**Information:**
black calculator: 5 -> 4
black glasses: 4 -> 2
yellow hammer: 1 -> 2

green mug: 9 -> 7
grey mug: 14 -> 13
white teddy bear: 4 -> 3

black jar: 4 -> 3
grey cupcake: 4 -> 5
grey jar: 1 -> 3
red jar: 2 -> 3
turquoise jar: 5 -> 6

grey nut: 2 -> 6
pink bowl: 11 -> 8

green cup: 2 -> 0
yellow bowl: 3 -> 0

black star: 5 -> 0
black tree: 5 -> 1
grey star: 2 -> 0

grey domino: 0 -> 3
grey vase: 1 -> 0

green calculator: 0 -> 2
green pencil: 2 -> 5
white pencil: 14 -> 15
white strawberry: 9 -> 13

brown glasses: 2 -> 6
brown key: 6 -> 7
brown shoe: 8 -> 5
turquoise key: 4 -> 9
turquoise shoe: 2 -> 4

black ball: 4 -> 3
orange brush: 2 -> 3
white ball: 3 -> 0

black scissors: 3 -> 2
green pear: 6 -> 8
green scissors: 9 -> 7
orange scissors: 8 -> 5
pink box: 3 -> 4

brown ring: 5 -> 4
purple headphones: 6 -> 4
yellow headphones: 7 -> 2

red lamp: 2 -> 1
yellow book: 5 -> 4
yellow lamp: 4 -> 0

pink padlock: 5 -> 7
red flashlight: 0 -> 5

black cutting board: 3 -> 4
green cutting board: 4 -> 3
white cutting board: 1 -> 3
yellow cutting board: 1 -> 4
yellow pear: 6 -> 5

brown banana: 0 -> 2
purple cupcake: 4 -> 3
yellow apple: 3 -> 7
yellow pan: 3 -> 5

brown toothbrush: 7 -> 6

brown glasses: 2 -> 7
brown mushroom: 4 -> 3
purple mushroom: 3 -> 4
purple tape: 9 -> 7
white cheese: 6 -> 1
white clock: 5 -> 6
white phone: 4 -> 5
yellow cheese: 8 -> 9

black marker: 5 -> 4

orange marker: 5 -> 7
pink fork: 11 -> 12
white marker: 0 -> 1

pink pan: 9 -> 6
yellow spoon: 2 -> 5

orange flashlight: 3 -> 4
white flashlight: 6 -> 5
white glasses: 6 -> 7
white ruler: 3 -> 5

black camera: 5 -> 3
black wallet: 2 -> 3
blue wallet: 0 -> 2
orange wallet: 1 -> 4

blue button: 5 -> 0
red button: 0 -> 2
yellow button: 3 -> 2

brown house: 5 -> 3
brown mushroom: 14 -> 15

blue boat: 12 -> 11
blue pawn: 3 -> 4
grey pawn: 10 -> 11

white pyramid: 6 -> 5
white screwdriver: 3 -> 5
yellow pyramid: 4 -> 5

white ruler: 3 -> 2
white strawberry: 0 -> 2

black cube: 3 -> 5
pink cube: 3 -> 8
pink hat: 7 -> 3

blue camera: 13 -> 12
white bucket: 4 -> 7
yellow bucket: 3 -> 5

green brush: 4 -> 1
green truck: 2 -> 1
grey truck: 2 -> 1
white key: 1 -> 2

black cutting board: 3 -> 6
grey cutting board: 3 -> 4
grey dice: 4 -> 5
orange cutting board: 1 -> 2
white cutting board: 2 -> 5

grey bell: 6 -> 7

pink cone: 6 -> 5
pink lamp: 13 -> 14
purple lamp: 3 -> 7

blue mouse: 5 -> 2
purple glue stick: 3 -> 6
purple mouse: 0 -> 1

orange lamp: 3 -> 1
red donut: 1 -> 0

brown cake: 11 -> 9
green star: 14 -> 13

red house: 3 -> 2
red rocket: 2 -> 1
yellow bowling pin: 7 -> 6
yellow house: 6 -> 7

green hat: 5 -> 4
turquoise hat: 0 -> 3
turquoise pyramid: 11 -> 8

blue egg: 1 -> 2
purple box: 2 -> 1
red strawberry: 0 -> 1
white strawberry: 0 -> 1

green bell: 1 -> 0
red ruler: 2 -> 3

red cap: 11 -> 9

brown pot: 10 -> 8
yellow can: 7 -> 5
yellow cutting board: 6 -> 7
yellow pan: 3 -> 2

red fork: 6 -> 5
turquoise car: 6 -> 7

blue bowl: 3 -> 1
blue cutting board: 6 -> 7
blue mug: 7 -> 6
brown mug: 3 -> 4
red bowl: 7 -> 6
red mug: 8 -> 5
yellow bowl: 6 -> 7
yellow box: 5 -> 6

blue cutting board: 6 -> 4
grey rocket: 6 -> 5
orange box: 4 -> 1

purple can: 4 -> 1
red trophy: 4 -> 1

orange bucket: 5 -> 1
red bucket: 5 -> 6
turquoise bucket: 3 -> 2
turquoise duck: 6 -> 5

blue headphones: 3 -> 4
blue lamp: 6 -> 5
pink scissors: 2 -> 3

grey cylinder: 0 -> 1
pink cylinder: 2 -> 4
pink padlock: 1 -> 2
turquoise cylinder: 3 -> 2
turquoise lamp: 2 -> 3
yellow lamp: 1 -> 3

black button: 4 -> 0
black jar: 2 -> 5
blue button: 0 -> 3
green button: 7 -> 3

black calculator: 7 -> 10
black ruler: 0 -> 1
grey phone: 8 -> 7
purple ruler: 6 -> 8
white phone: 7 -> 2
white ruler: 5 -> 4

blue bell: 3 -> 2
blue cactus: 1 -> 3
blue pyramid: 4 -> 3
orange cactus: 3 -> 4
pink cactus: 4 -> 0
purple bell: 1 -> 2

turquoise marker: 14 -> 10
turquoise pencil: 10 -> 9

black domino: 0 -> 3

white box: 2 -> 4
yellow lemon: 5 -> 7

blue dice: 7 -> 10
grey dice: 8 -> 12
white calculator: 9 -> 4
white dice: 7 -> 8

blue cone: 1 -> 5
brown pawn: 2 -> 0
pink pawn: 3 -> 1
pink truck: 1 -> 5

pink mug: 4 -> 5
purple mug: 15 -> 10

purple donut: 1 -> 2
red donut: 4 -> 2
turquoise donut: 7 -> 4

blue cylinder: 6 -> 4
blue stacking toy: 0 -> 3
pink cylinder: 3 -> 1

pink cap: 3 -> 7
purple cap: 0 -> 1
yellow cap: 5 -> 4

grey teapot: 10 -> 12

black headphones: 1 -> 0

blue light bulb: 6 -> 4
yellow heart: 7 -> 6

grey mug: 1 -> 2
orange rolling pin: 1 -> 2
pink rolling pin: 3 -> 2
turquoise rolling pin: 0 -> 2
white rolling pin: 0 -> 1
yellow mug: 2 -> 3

**Task statement:**
Each entry above must be repeated word for word.

**Reply to the exercise:**
black calculator: 5 -> 4
black glasses: 4 -> 2
yellow hammer: 1 -> 2

green mug: 9 -> 7
grey mug: 14 -> 13
white teddy bear: 4 -> 3

black jar: 4 -> 3
grey cupcake: 4 -> 5
grey jar: 1 -> 3
red jar: 2 -> 3
turquoise jar: 5 -> 6

grey nut: 2 -> 6
pink bowl: 11 -> 8

green cup: 2 -> 0
yellow bowl: 3 -> 0

black star: 5 -> 0
black tree: 5 -> 1
grey star: 2 -> 0

grey domino: 0 -> 3
grey vase: 1 -> 0

green calculator: 0 -> 2
green pencil: 2 -> 5
white pencil: 14 -> 15
white strawberry: 9 -> 13

brown glasses: 2 -> 6
brown key: 6 -> 7
brown shoe: 8 -> 5
turquoise key: 4 -> 9
turquoise shoe: 2 -> 4

black ball: 4 -> 3
orange brush: 2 -> 3
white ball: 3 -> 0

black scissors: 3 -> 2
green pear: 6 -> 8
green scissors: 9 -> 7
orange scissors: 8 -> 5
pink box: 3 -> 4

brown ring: 5 -> 4
purple headphones: 6 -> 4
yellow headphones: 7 -> 2

red lamp: 2 -> 1
yellow book: 5 -> 4
yellow lamp: 4 -> 0

pink padlock: 5 -> 7
red flashlight: 0 -> 5

black cutting board: 3 -> 4
green cutting board: 4 -> 3
white cutting board: 1 -> 3
yellow cutting board: 1 -> 4
yellow pear: 6 -> 5

brown banana: 0 -> 2
purple cupcake: 4 -> 3
yellow apple: 3 -> 7
yellow pan: 3 -> 5

brown toothbrush: 7 -> 6

brown glasses: 2 -> 7
brown mushroom: 4 -> 3
purple mushroom: 3 -> 4
purple tape: 9 -> 7
white cheese: 6 -> 1
white clock: 5 -> 6
white phone: 4 -> 5
yellow cheese: 8 -> 9

black marker: 5 -> 4

orange marker: 5 -> 7
pink fork: 11 -> 12
white marker: 0 -> 1

pink pan: 9 -> 6
yellow spoon: 2 -> 5

orange flashlight: 3 -> 4
white flashlight: 6 -> 5
white glasses: 6 -> 7
white ruler: 3 -> 5

black camera: 5 -> 3
black wallet: 2 -> 3
blue wallet: 0 -> 2
orange wallet: 1 -> 4

blue button: 5 -> 0
red button: 0 -> 2
yellow button: 3 -> 2

brown house: 5 -> 3
brown mushroom: 14 -> 15

blue boat: 12 -> 11
blue pawn: 3 -> 4
grey pawn: 10 -> 11

white pyramid: 6 -> 5
white screwdriver: 3 -> 5
yellow pyramid: 4 -> 5

white ruler: 3 -> 2
white strawberry: 0 -> 2

black cube: 3 -> 5
pink cube: 3 -> 8
pink hat: 7 -> 3

blue camera: 13 -> 12
white bucket: 4 -> 7
yellow bucket: 3 -> 5

green brush: 4 -> 1
green truck: 2 -> 1
grey truck: 2 -> 1
white key: 1 -> 2

black cutting board: 3 -> 6
grey cutting board: 3 -> 4
grey dice: 4 -> 5
orange cutting board: 1 -> 2
white cutting board: 2 -> 5

grey bell: 6 -> 7

pink cone: 6 -> 5
pink lamp: 13 -> 14
purple lamp: 3 -> 7

blue mouse: 5 -> 2
purple glue stick: 3 -> 6
purple mouse: 0 -> 1

orange lamp: 3 -> 1
red donut: 1 -> 0

brown cake: 11 -> 9
green star: 14 -> 13

red house: 3 -> 2
red rocket: 2 -> 1
yellow bowling pin: 7 -> 6
yellow house: 6 -> 7

green hat: 5 -> 4
turquoise hat: 0 -> 3
turquoise pyramid: 11 -> 8

blue egg: 1 -> 2
purple box: 2 -> 1
red strawberry: 0 -> 1
white strawberry: 0 -> 1

green bell: 1 -> 0
red ruler: 2 -> 3

red cap: 11 -> 9

brown pot: 10 -> 8
yellow can: 7 -> 5
yellow cutting board: 6 -> 7
yellow pan: 3 -> 2

red fork: 6 -> 5
turquoise car: 6 -> 7

blue bowl: 3 -> 1
blue cutting board: 6 -> 7
blue mug: 7 -> 6
brown mug: 3 -> 4
red bowl: 7 -> 6
red mug: 8 -> 5
yellow bowl: 6 -> 7
yellow box: 5 -> 6

blue cutting board: 6 -> 4
grey rocket: 6 -> 5
orange box: 4 -> 1

purple can: 4 -> 1
red trophy: 4 -> 1

orange bucket: 5 -> 1
red bucket: 5 -> 6
turquoise bucket: 3 -> 2
turquoise duck: 6 -> 5

blue headphones: 3 -> 4
blue lamp: 6 -> 5
pink scissors: 2 -> 3

grey cylinder: 0 -> 1
pink cylinder: 2 -> 4
pink padlock: 1 -> 2
turquoise cylinder: 3 -> 2
turquoise lamp: 2 -> 3
yellow lamp: 1 -> 3

black button: 4 -> 0
black jar: 2 -> 5
blue button: 0 -> 3
green button: 7 -> 3

black calculator: 7 -> 10
black ruler: 0 -> 1
grey phone: 8 -> 7
purple ruler: 6 -> 8
white phone: 7 -> 2
white ruler: 5 -> 4

blue bell: 3 -> 2
blue cactus: 1 -> 3
blue pyramid: 4 -> 3
orange cactus: 3 -> 4
pink cactus: 4 -> 0
purple bell: 1 -> 2

turquoise marker: 14 -> 10
turquoise pencil: 10 -> 9

black domino: 0 -> 3

white box: 2 -> 4
yellow lemon: 5 -> 7

blue dice: 7 -> 10
grey dice: 8 -> 12
white calculator: 9 -> 4
white dice: 7 -> 8

blue cone: 1 -> 5
brown pawn: 2 -> 0
pink pawn: 3 -> 1
pink truck: 1 -> 5

pink mug: 4 -> 5
purple mug: 15 -> 10

purple donut: 1 -> 2
red donut: 4 -> 2
turquoise donut: 7 -> 4

blue cylinder: 6 -> 4
blue stacking toy: 0 -> 3
pink cylinder: 3 -> 1

pink cap: 3 -> 7
purple cap: 0 -> 1
yellow cap: 5 -> 4

grey teapot: 10 -> 12

black headphones: 1 -> 0

blue light bulb: 6 -> 4
yellow heart: 7 -> 6

grey mug: 1 -> 2
orange rolling pin: 1 -> 2
pink rolling pin: 3 -> 2
turquoise rolling pin: 0 -> 2
white rolling pin: 0 -> 1
yellow mug: 2 -> 3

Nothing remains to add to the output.